Assignment: Look for the string "green" in the listing below and copy every line in which it appears.

Source material:
——
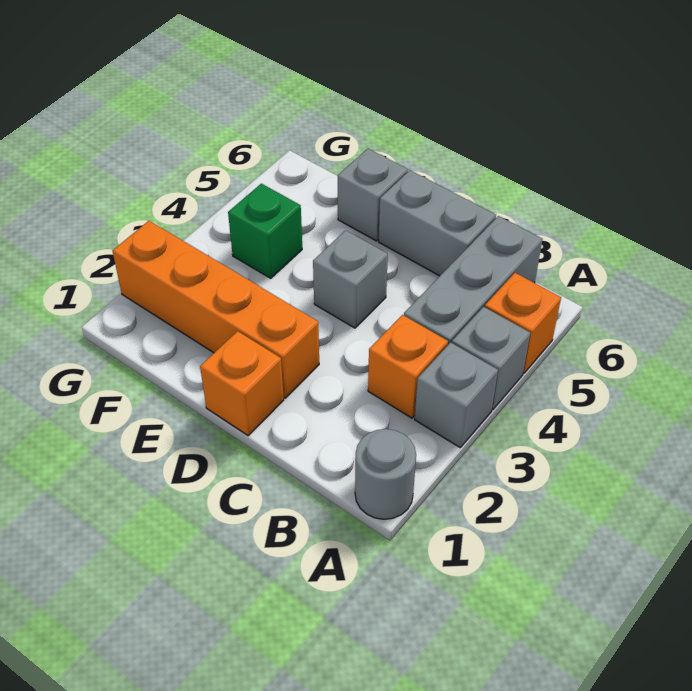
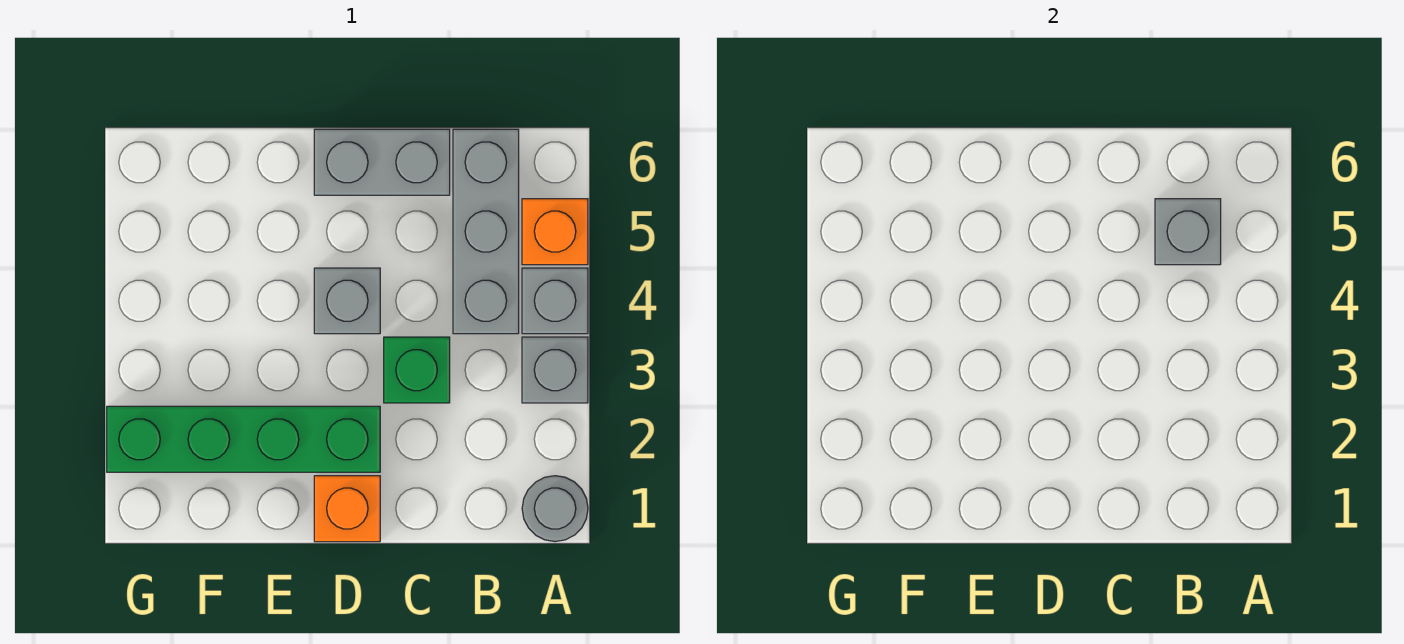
orange brick B3 level 1 -> none
orange brick D2:G2 level 1 -> green brick D2:G2 level 1
grey brick E6 level 1 -> grey brick B5 level 2
green brick F4 level 1 -> green brick C3 level 1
——
Solution for this problem:
orange brick D2:G2 level 1 -> green brick D2:G2 level 1
green brick F4 level 1 -> green brick C3 level 1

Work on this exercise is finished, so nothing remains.